Task material:
-------------------------

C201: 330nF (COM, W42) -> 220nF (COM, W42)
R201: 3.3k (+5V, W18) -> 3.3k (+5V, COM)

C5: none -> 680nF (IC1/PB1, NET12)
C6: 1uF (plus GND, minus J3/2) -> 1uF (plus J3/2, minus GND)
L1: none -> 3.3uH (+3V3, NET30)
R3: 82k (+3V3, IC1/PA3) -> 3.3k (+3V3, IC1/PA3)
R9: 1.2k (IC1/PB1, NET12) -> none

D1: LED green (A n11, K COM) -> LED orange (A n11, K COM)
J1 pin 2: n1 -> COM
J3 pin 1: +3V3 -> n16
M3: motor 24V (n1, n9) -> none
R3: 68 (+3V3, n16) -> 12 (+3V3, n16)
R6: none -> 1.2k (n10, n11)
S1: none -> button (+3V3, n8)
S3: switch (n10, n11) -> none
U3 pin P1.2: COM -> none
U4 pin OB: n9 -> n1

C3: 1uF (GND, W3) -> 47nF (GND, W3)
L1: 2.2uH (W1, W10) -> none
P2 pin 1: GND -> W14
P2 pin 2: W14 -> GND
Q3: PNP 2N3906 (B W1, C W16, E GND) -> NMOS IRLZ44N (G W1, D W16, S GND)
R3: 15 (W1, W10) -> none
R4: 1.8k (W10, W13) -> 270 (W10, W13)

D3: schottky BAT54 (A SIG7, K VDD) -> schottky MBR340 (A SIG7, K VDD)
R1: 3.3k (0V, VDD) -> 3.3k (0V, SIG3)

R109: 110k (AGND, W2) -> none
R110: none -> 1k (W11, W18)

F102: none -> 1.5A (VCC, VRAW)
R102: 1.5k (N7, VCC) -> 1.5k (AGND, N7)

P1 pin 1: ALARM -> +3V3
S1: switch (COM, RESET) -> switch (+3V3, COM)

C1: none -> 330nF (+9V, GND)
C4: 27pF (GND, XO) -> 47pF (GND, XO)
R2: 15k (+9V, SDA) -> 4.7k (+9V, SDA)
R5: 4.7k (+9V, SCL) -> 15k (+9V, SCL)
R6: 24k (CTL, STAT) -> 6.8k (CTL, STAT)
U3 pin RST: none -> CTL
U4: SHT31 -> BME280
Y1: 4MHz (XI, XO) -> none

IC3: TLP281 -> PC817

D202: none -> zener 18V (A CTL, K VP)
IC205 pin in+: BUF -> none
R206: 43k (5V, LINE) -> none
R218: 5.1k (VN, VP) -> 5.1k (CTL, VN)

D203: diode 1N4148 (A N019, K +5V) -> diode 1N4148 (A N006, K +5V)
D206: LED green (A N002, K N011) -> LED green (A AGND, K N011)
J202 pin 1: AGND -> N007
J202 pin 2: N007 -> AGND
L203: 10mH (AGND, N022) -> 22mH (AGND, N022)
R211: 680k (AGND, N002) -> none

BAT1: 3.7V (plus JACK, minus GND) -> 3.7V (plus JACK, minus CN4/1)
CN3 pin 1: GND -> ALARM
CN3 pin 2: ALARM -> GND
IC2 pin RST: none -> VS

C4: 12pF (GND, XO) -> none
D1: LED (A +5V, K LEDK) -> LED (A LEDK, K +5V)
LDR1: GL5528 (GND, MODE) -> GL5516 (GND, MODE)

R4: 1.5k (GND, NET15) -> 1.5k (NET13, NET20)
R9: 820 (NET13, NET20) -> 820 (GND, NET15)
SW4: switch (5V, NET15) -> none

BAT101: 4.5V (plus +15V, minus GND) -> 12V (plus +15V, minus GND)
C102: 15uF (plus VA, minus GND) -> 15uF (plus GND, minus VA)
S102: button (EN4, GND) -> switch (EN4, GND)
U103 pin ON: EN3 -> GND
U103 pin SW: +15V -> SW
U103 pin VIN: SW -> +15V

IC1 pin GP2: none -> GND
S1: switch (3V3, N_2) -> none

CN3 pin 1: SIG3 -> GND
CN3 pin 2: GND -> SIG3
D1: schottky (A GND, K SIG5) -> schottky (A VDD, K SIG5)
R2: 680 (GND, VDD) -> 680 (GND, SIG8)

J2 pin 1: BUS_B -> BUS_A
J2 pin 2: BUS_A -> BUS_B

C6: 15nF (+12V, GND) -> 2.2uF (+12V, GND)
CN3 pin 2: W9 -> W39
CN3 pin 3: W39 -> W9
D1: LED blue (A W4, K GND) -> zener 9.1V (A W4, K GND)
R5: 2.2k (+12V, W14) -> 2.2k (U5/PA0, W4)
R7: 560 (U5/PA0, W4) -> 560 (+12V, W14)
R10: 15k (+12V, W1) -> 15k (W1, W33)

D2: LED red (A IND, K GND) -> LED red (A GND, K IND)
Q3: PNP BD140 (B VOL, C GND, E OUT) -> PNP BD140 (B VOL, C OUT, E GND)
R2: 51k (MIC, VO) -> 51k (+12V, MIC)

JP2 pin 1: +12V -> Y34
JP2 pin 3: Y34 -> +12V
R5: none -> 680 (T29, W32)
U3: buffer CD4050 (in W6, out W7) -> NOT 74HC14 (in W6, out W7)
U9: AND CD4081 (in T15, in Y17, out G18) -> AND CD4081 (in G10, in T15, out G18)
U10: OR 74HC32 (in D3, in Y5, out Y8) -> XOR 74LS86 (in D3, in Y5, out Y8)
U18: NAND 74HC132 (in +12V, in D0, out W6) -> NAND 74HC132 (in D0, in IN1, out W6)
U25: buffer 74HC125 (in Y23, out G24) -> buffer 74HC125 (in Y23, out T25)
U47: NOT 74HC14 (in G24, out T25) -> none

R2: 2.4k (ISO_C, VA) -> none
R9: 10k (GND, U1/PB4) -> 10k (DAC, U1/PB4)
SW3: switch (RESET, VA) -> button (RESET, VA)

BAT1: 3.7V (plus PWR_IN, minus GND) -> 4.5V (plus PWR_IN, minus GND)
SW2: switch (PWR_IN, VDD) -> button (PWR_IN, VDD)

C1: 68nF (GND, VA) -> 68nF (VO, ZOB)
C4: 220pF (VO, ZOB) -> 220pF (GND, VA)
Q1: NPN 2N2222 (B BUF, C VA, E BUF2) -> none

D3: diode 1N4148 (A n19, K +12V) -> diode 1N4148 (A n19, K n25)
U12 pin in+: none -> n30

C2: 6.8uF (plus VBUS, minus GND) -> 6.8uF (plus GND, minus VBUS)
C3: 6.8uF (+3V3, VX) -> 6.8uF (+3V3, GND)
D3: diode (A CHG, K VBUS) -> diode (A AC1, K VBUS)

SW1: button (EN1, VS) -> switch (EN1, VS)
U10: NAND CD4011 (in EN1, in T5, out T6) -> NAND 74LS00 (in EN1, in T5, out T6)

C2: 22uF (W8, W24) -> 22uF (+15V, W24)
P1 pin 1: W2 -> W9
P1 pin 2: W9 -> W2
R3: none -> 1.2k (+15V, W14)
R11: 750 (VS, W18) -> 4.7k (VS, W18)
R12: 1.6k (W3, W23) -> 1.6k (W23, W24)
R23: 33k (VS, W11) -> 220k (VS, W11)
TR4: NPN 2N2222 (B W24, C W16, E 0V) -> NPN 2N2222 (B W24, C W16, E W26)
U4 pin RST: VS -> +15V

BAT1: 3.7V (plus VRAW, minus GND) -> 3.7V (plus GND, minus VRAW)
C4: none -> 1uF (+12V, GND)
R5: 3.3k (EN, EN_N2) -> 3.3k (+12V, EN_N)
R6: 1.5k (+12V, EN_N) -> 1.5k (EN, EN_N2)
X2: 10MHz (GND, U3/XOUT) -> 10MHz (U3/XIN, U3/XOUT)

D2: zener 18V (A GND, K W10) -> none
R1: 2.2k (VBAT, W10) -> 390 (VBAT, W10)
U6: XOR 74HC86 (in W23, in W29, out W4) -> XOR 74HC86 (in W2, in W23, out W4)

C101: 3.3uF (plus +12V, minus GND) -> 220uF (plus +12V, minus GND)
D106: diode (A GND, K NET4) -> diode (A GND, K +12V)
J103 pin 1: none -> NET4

-------------------------

Action item:
The lines to set down, exactly and with both ends included, run from the one containing "C3: 6.8uF (+3V3, VX) -> 6.8uF (+3V3, GND)" to the last line of the data above.

Reply:
C3: 6.8uF (+3V3, VX) -> 6.8uF (+3V3, GND)
D3: diode (A CHG, K VBUS) -> diode (A AC1, K VBUS)

SW1: button (EN1, VS) -> switch (EN1, VS)
U10: NAND CD4011 (in EN1, in T5, out T6) -> NAND 74LS00 (in EN1, in T5, out T6)

C2: 22uF (W8, W24) -> 22uF (+15V, W24)
P1 pin 1: W2 -> W9
P1 pin 2: W9 -> W2
R3: none -> 1.2k (+15V, W14)
R11: 750 (VS, W18) -> 4.7k (VS, W18)
R12: 1.6k (W3, W23) -> 1.6k (W23, W24)
R23: 33k (VS, W11) -> 220k (VS, W11)
TR4: NPN 2N2222 (B W24, C W16, E 0V) -> NPN 2N2222 (B W24, C W16, E W26)
U4 pin RST: VS -> +15V

BAT1: 3.7V (plus VRAW, minus GND) -> 3.7V (plus GND, minus VRAW)
C4: none -> 1uF (+12V, GND)
R5: 3.3k (EN, EN_N2) -> 3.3k (+12V, EN_N)
R6: 1.5k (+12V, EN_N) -> 1.5k (EN, EN_N2)
X2: 10MHz (GND, U3/XOUT) -> 10MHz (U3/XIN, U3/XOUT)

D2: zener 18V (A GND, K W10) -> none
R1: 2.2k (VBAT, W10) -> 390 (VBAT, W10)
U6: XOR 74HC86 (in W23, in W29, out W4) -> XOR 74HC86 (in W2, in W23, out W4)

C101: 3.3uF (plus +12V, minus GND) -> 220uF (plus +12V, minus GND)
D106: diode (A GND, K NET4) -> diode (A GND, K +12V)
J103 pin 1: none -> NET4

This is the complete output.